##### Material for this task #####

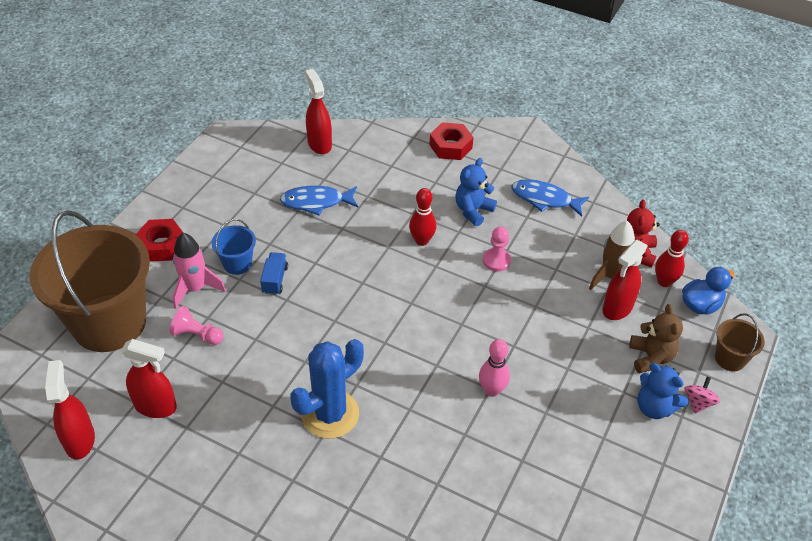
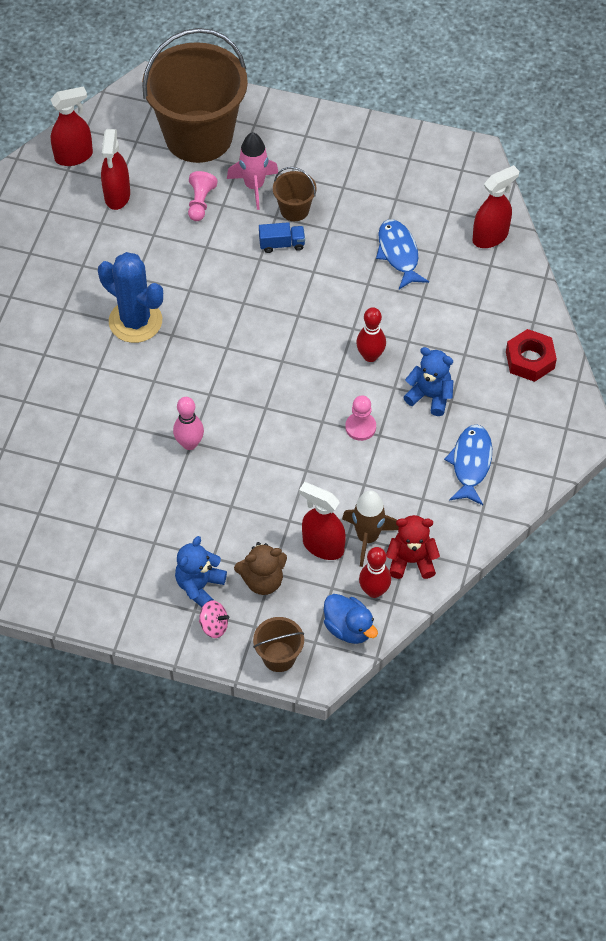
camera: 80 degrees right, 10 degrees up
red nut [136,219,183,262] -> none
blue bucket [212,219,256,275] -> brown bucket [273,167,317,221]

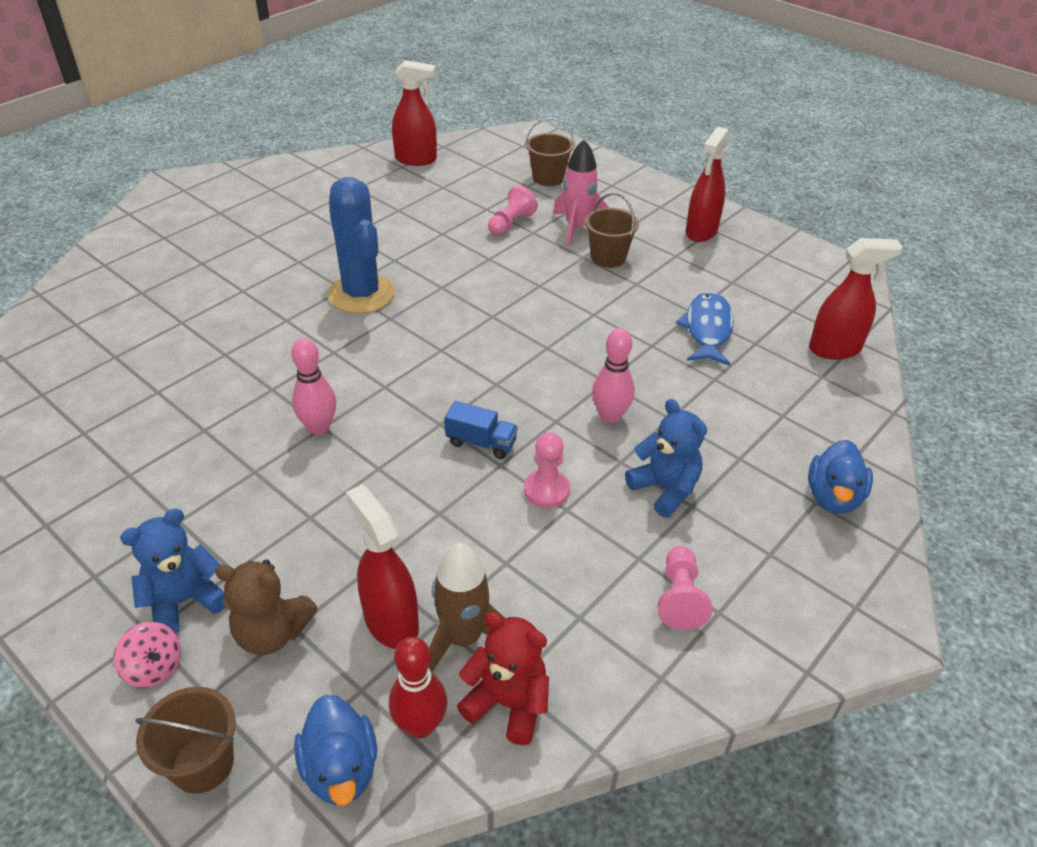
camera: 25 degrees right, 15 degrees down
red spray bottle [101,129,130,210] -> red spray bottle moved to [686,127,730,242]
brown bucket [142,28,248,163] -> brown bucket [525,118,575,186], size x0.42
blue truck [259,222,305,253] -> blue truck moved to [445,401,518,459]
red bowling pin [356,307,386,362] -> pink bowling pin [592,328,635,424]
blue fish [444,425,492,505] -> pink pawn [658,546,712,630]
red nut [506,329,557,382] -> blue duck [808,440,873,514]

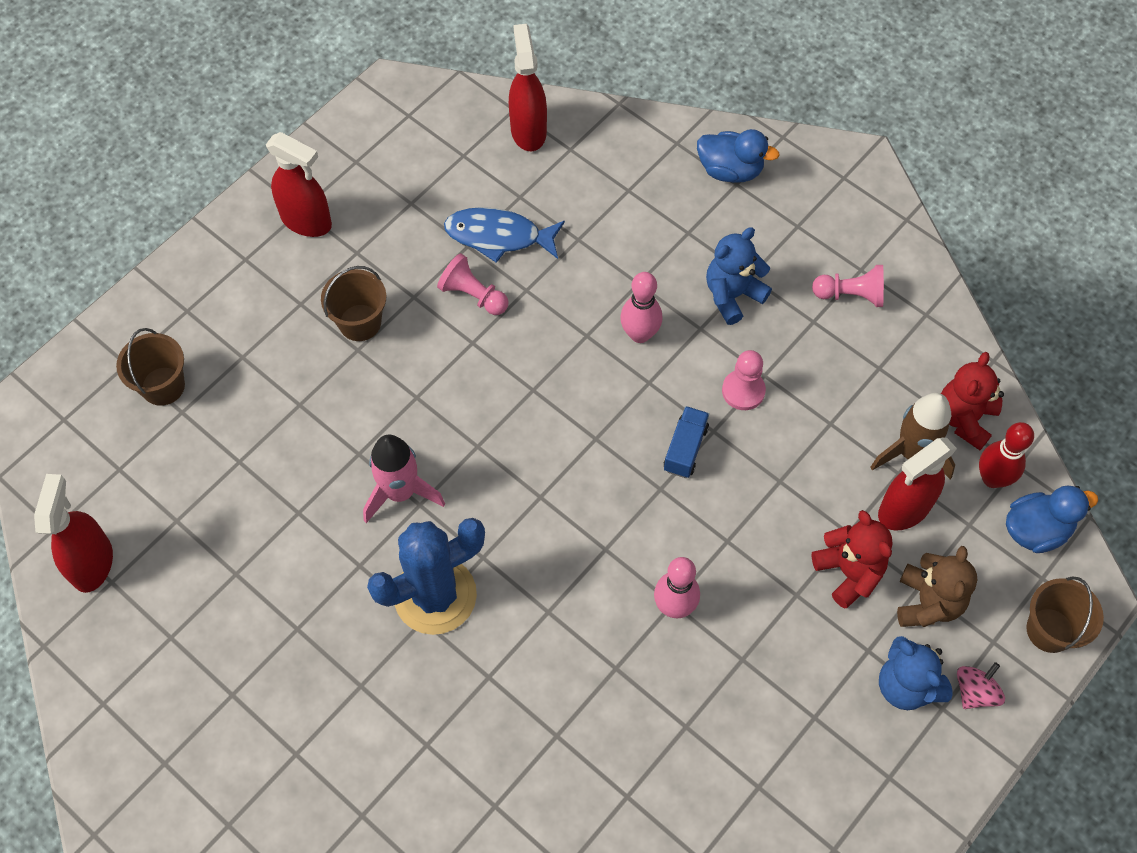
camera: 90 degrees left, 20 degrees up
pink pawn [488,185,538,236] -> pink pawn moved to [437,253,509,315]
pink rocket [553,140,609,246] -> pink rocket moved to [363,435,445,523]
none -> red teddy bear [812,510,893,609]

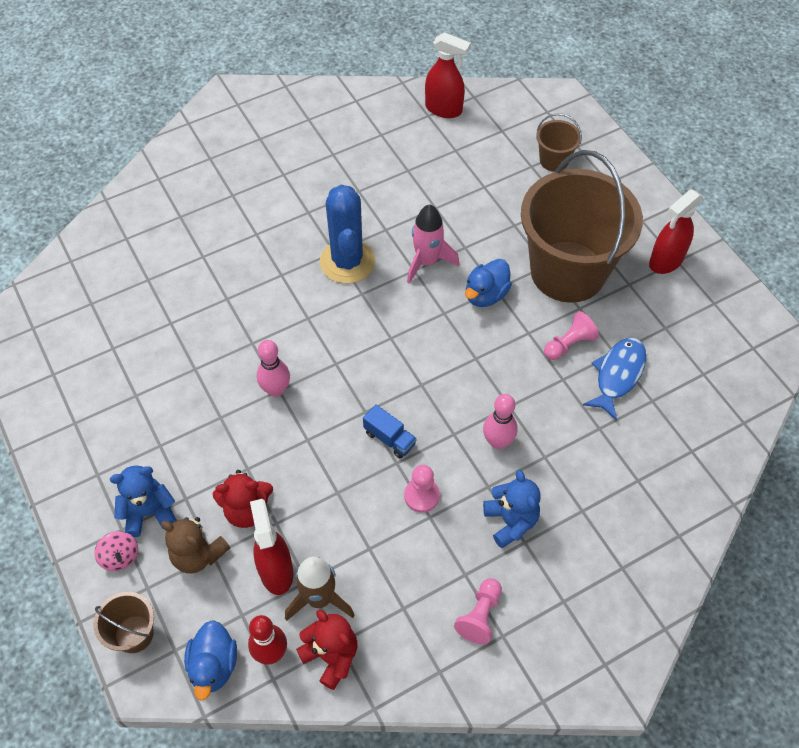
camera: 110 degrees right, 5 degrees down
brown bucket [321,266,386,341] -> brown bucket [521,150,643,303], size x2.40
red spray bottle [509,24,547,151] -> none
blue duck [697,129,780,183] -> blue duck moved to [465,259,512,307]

#####

#### Exercise aim:
Your answer must be a single number: the count of lines in the data that contain the string "pink".

#### Solution for this task:
4